*** RAW DATA ***
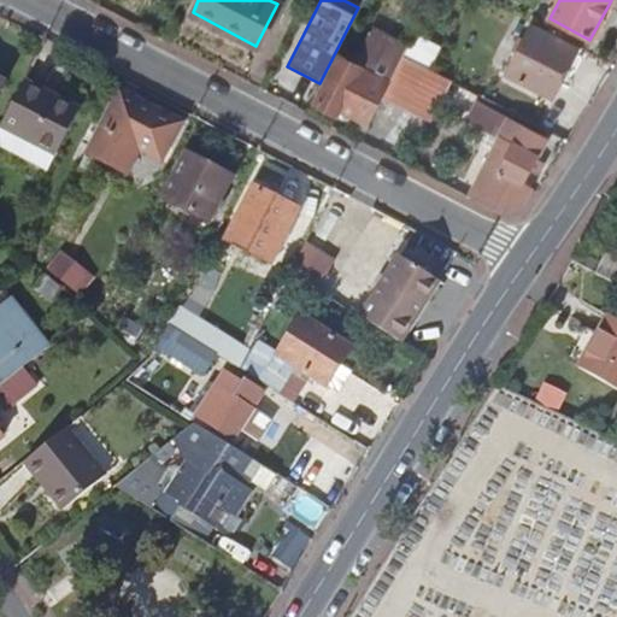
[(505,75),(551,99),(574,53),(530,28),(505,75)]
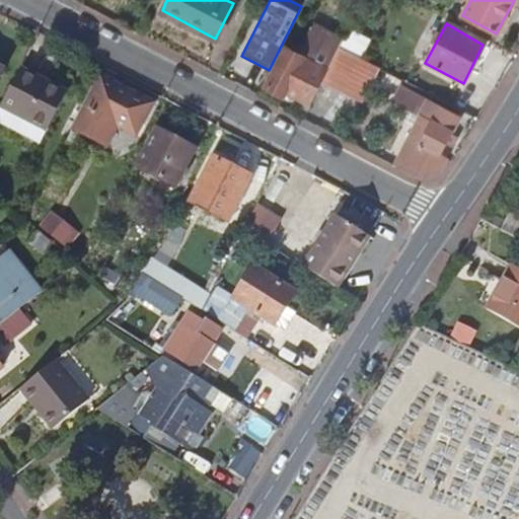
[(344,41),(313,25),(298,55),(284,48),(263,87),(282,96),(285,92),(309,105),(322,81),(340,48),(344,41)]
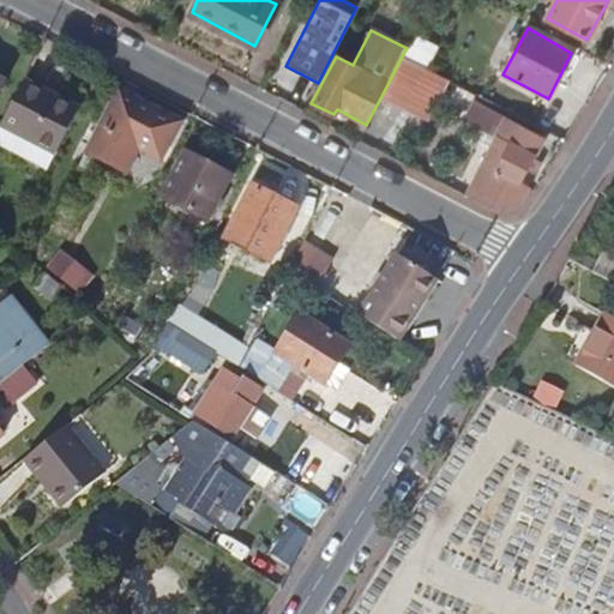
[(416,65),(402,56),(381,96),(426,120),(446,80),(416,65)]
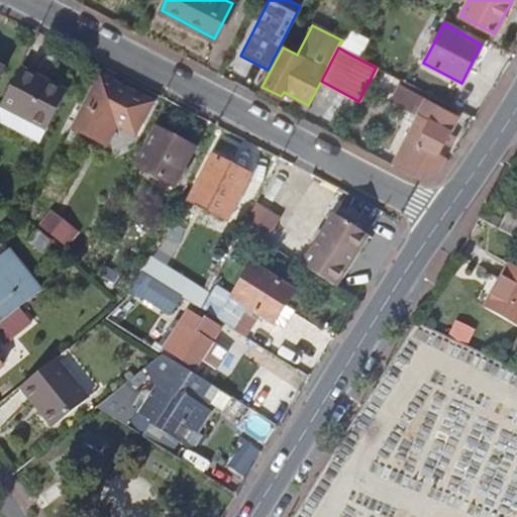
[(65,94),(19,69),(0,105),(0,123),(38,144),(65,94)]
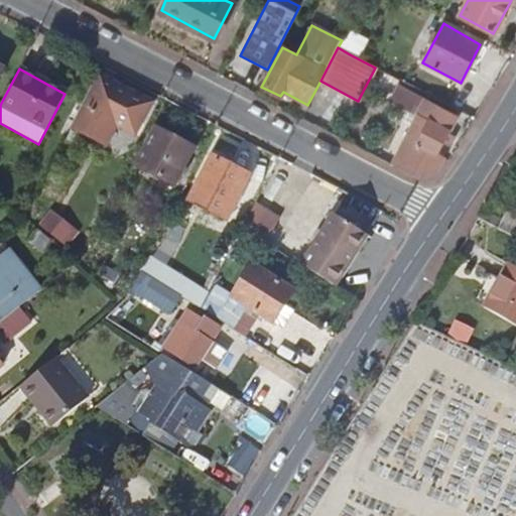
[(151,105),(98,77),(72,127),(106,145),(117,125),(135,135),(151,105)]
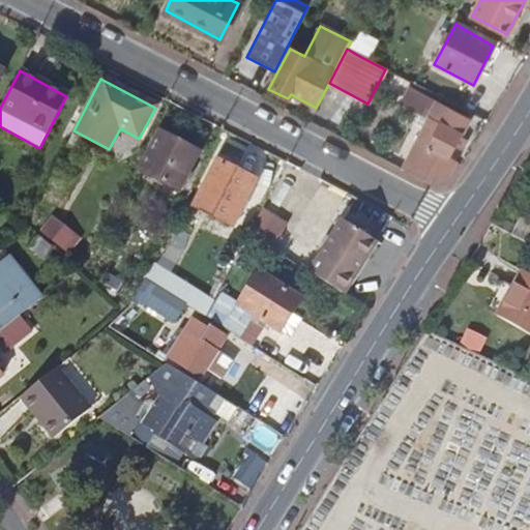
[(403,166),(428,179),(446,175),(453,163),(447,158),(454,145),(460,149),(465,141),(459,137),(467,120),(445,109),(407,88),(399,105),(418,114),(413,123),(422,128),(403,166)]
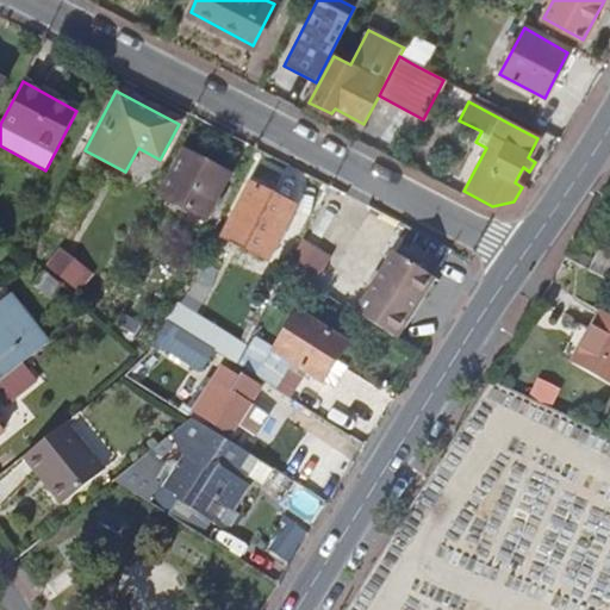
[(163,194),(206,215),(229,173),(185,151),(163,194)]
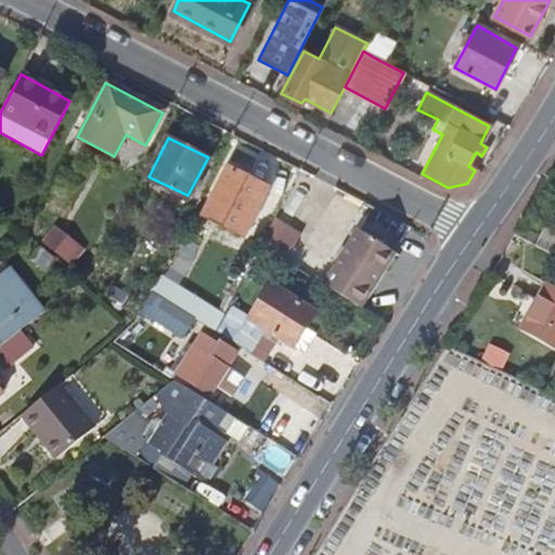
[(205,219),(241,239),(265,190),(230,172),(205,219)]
*** End of RAW DATA ***
DIRECTIONS ::
Every line from the line containing "[(163,194),(206,215),(229,173),(185,151),(163,194)]" through the last line above is to be printed exactly. Pictures are not copied.

EXPECTED ANSWER ::
[(163,194),(206,215),(229,173),(185,151),(163,194)]
[(205,219),(241,239),(265,190),(230,172),(205,219)]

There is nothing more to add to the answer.